> What the task asks
Starting at the line that contains "(481, 249) = (569, 248): pink" and stopping at the line that contains "(360, 578) = (639, 227): blue", restate each line of the records below exactly. Omit the pictures.

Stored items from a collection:
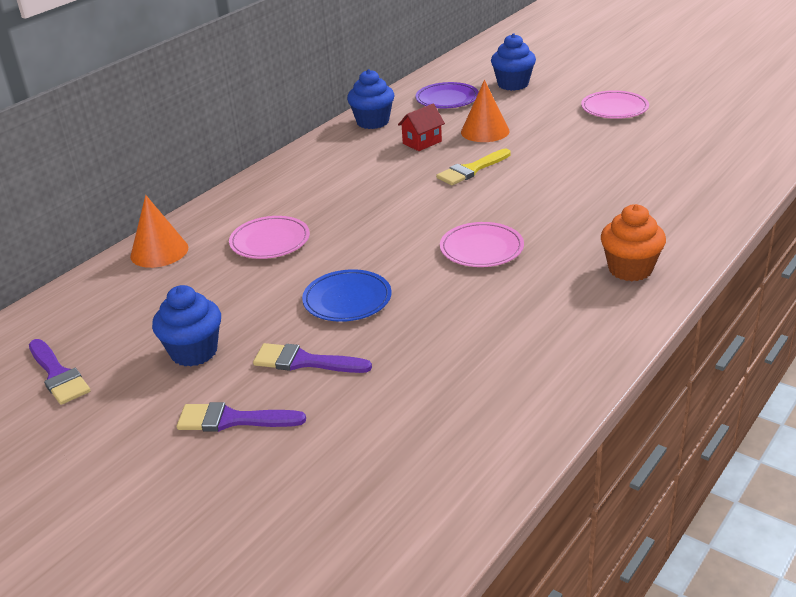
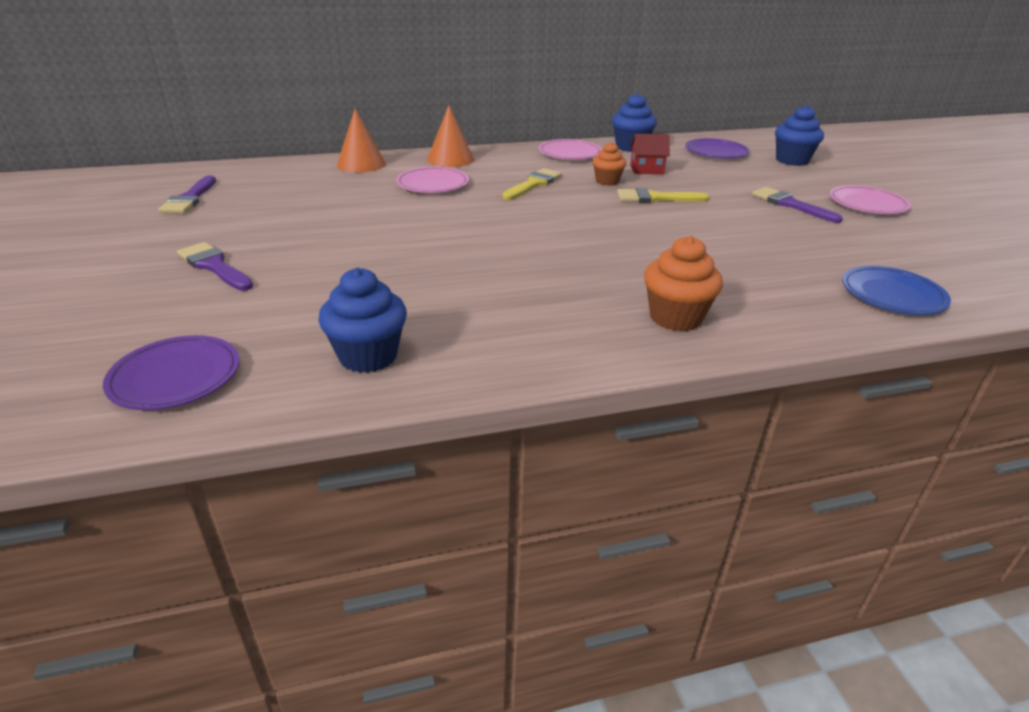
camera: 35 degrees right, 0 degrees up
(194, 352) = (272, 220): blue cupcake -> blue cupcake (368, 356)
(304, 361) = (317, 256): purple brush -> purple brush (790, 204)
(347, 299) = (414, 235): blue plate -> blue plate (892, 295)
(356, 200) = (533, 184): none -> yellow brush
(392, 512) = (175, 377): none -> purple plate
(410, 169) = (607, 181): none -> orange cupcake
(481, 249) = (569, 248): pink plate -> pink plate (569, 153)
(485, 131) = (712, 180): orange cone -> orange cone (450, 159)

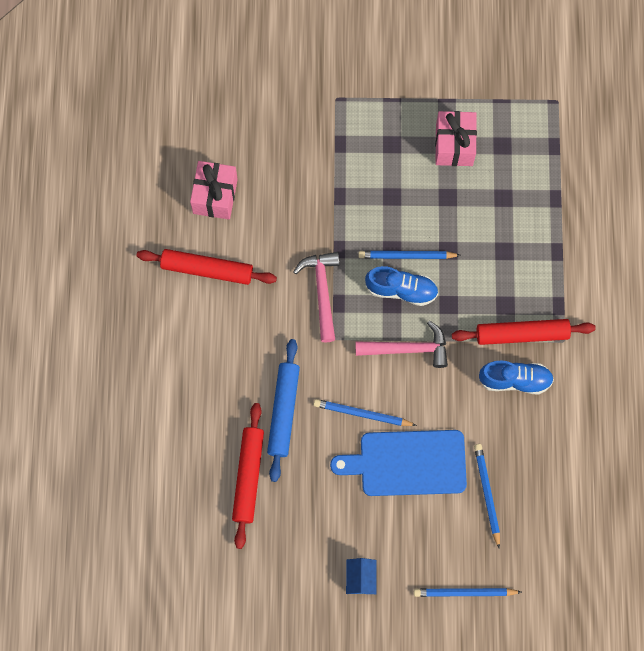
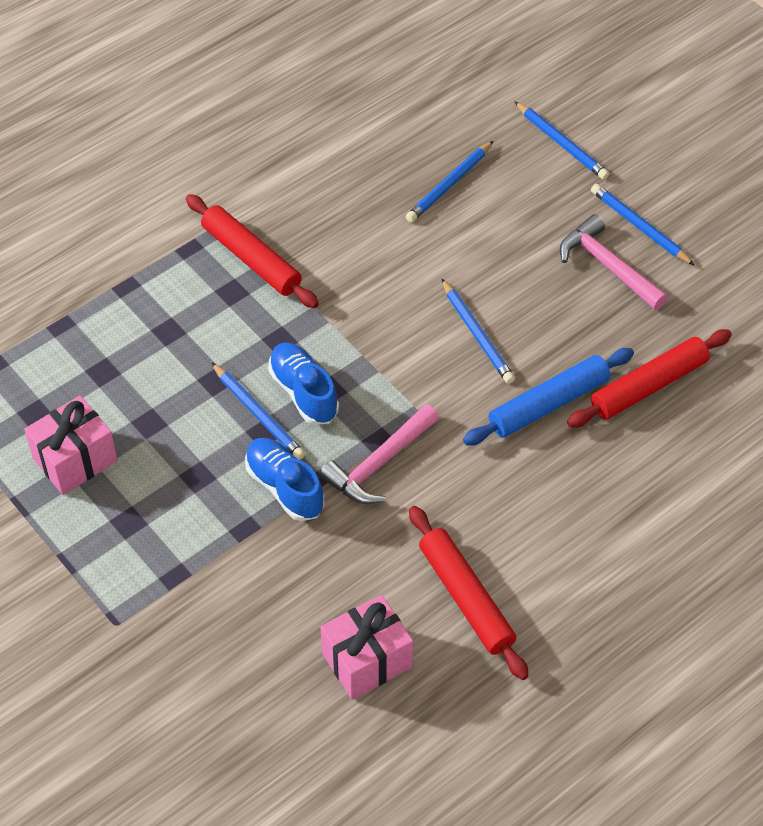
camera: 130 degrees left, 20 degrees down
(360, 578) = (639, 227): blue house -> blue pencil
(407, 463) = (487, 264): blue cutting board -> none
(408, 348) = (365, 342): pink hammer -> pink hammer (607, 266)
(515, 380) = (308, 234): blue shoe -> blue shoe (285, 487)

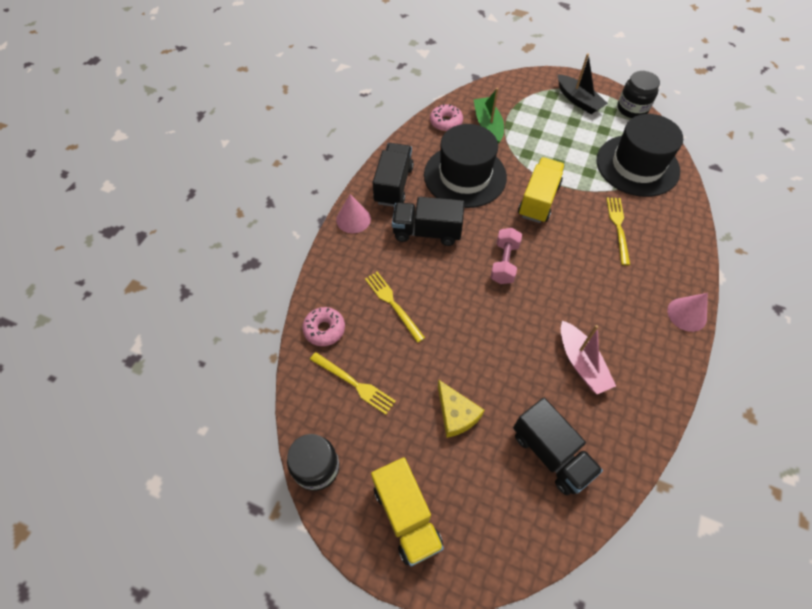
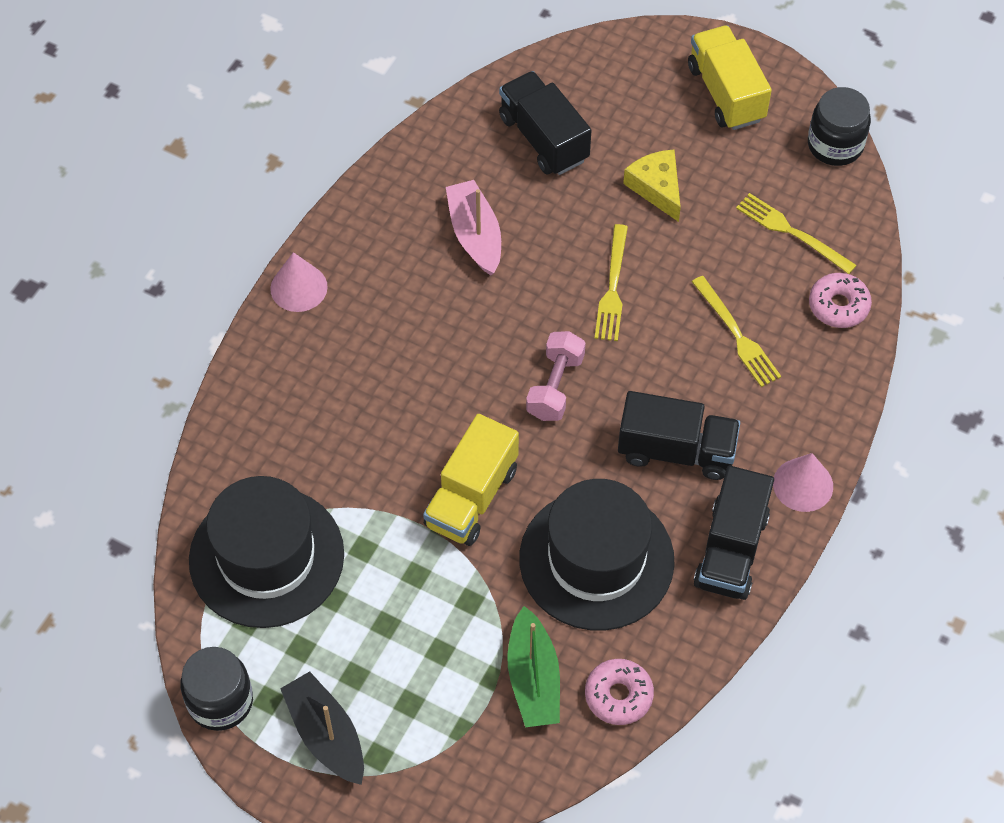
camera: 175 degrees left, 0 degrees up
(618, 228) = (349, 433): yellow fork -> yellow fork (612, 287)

> Task answer
(481, 249) = (569, 248): pink plate -> pink plate (569, 153)
(485, 131) = (712, 180): orange cone -> orange cone (450, 159)

camera: 130 degrees left, 20 degrees down
(360, 578) = (639, 227): blue house -> blue pencil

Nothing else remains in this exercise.